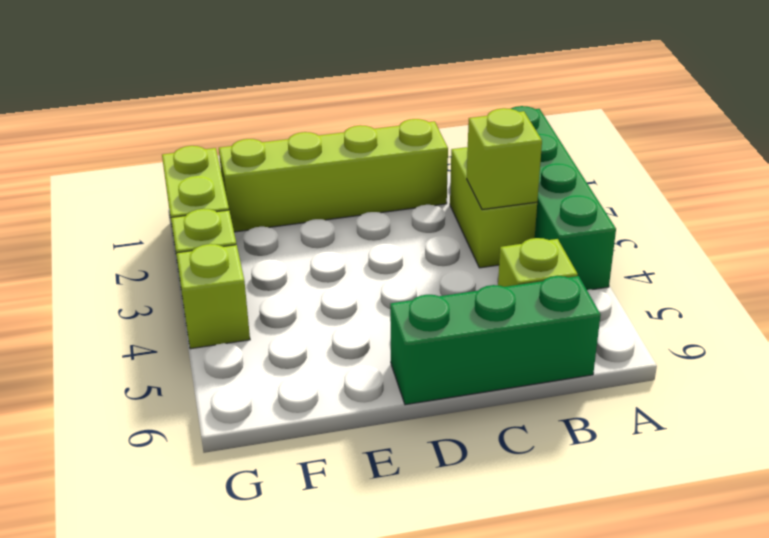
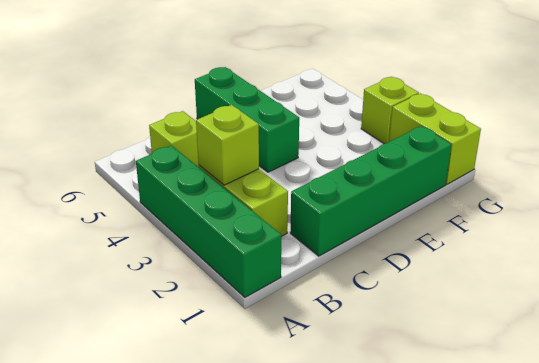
green brick B6:D6 level 1 -> green brick D4:D6 level 1
lime brick C1:F1 level 1 -> green brick C1:F1 level 1
lime brick G4 level 1 -> none

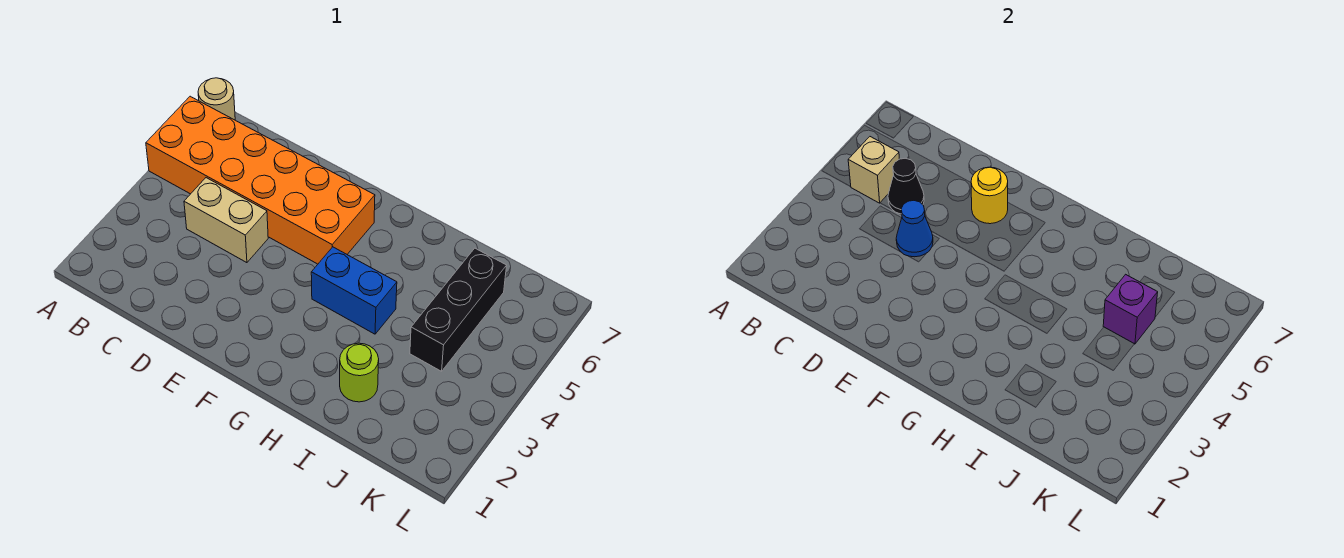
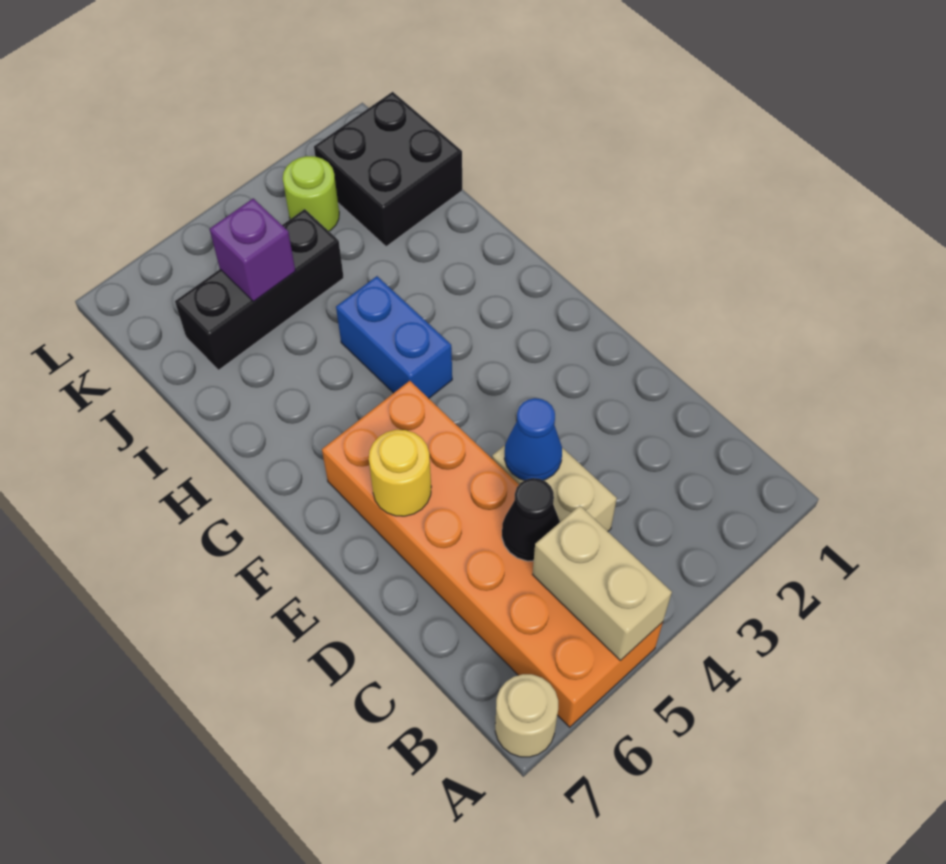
tan brick B5 level 2 -> tan brick A5:B5 level 2
lime round brick I2 level 1 -> lime round brick K3 level 1
none -> black brick J1:K2 level 1

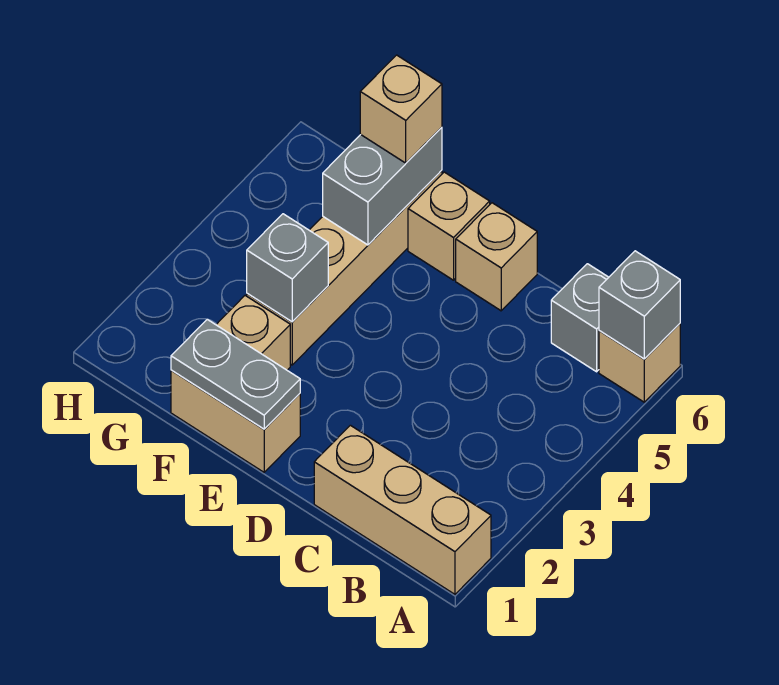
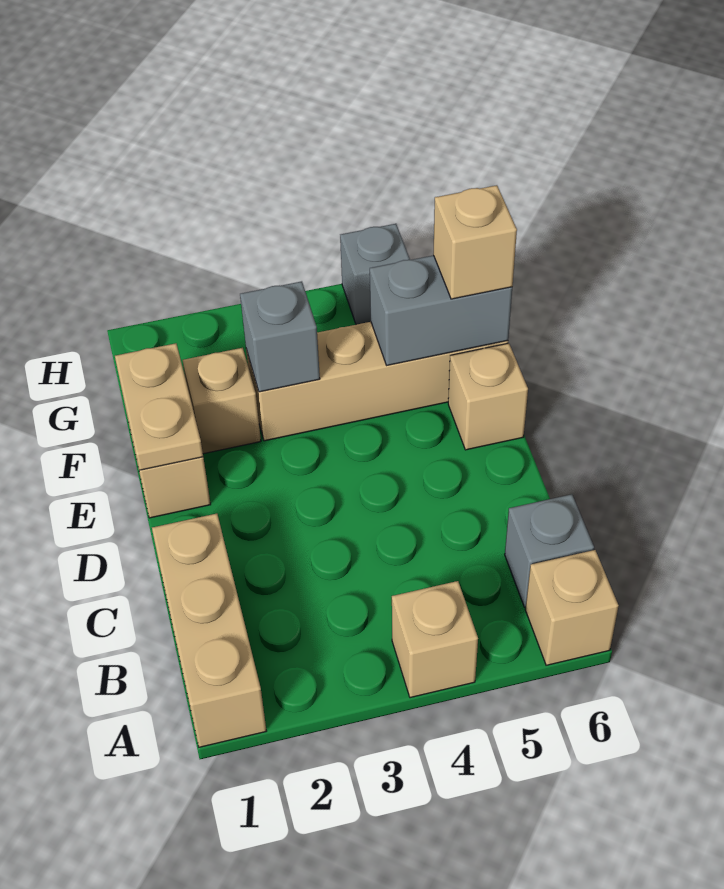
grey brick A6 level 2 -> grey brick H5 level 1
tan brick D6 level 1 -> tan brick A4 level 1
grey plate E1:F1 level 2 -> tan plate E1:F1 level 2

....................

■ **The problem**: Look through the data and show every line containing "lime".

■ **Expected output**:
lime brick C1:F1 level 1 -> green brick C1:F1 level 1
lime brick G4 level 1 -> none
lime round brick I2 level 1 -> lime round brick K3 level 1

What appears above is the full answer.